Exercise directions :: If a line in the data below includes the string "pink", please return a copy of it.

(Scene edit records)
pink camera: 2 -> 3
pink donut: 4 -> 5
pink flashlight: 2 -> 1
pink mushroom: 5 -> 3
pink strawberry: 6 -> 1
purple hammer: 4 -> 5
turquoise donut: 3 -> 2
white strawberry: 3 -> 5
* * *
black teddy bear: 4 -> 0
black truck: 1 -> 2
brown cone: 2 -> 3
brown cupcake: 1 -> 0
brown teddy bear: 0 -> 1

Your solution ::
pink camera: 2 -> 3
pink donut: 4 -> 5
pink flashlight: 2 -> 1
pink mushroom: 5 -> 3
pink strawberry: 6 -> 1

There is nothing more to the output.